───── Supplied information ─────

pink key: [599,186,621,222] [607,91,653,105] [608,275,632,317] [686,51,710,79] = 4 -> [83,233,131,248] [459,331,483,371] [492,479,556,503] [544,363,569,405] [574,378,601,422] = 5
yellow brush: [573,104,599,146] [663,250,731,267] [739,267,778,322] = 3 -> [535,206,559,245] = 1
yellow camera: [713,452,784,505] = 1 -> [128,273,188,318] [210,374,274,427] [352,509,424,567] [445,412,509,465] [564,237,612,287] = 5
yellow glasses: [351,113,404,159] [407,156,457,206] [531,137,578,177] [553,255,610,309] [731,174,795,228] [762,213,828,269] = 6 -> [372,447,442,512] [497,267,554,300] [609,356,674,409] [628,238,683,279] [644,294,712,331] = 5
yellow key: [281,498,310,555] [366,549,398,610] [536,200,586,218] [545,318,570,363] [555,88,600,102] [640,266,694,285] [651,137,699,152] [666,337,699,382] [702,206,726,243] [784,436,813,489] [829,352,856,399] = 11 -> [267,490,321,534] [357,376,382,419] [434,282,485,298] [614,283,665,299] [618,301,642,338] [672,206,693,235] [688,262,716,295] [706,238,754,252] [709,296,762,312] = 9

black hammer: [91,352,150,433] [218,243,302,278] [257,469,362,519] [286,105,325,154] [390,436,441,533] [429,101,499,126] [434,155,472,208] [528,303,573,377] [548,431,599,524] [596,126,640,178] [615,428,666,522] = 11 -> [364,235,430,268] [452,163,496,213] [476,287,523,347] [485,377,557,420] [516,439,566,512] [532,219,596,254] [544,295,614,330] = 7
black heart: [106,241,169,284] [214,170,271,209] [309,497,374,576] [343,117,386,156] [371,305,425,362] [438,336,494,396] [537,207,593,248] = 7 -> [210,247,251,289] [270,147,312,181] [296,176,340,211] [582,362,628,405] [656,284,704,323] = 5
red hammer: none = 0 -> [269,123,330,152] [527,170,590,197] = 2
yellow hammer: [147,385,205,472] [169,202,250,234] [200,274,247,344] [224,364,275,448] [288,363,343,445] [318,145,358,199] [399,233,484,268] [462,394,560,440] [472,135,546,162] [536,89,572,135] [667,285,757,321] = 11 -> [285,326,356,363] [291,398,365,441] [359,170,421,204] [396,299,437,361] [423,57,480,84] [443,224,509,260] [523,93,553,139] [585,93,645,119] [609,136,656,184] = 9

─────

**Your task**
Go through the entries and restate each one exactly.

**Answer for this exercise**
pink key: [599,186,621,222] [607,91,653,105] [608,275,632,317] [686,51,710,79] = 4 -> [83,233,131,248] [459,331,483,371] [492,479,556,503] [544,363,569,405] [574,378,601,422] = 5
yellow brush: [573,104,599,146] [663,250,731,267] [739,267,778,322] = 3 -> [535,206,559,245] = 1
yellow camera: [713,452,784,505] = 1 -> [128,273,188,318] [210,374,274,427] [352,509,424,567] [445,412,509,465] [564,237,612,287] = 5
yellow glasses: [351,113,404,159] [407,156,457,206] [531,137,578,177] [553,255,610,309] [731,174,795,228] [762,213,828,269] = 6 -> [372,447,442,512] [497,267,554,300] [609,356,674,409] [628,238,683,279] [644,294,712,331] = 5
yellow key: [281,498,310,555] [366,549,398,610] [536,200,586,218] [545,318,570,363] [555,88,600,102] [640,266,694,285] [651,137,699,152] [666,337,699,382] [702,206,726,243] [784,436,813,489] [829,352,856,399] = 11 -> [267,490,321,534] [357,376,382,419] [434,282,485,298] [614,283,665,299] [618,301,642,338] [672,206,693,235] [688,262,716,295] [706,238,754,252] [709,296,762,312] = 9

black hammer: [91,352,150,433] [218,243,302,278] [257,469,362,519] [286,105,325,154] [390,436,441,533] [429,101,499,126] [434,155,472,208] [528,303,573,377] [548,431,599,524] [596,126,640,178] [615,428,666,522] = 11 -> [364,235,430,268] [452,163,496,213] [476,287,523,347] [485,377,557,420] [516,439,566,512] [532,219,596,254] [544,295,614,330] = 7
black heart: [106,241,169,284] [214,170,271,209] [309,497,374,576] [343,117,386,156] [371,305,425,362] [438,336,494,396] [537,207,593,248] = 7 -> [210,247,251,289] [270,147,312,181] [296,176,340,211] [582,362,628,405] [656,284,704,323] = 5
red hammer: none = 0 -> [269,123,330,152] [527,170,590,197] = 2
yellow hammer: [147,385,205,472] [169,202,250,234] [200,274,247,344] [224,364,275,448] [288,363,343,445] [318,145,358,199] [399,233,484,268] [462,394,560,440] [472,135,546,162] [536,89,572,135] [667,285,757,321] = 11 -> [285,326,356,363] [291,398,365,441] [359,170,421,204] [396,299,437,361] [423,57,480,84] [443,224,509,260] [523,93,553,139] [585,93,645,119] [609,136,656,184] = 9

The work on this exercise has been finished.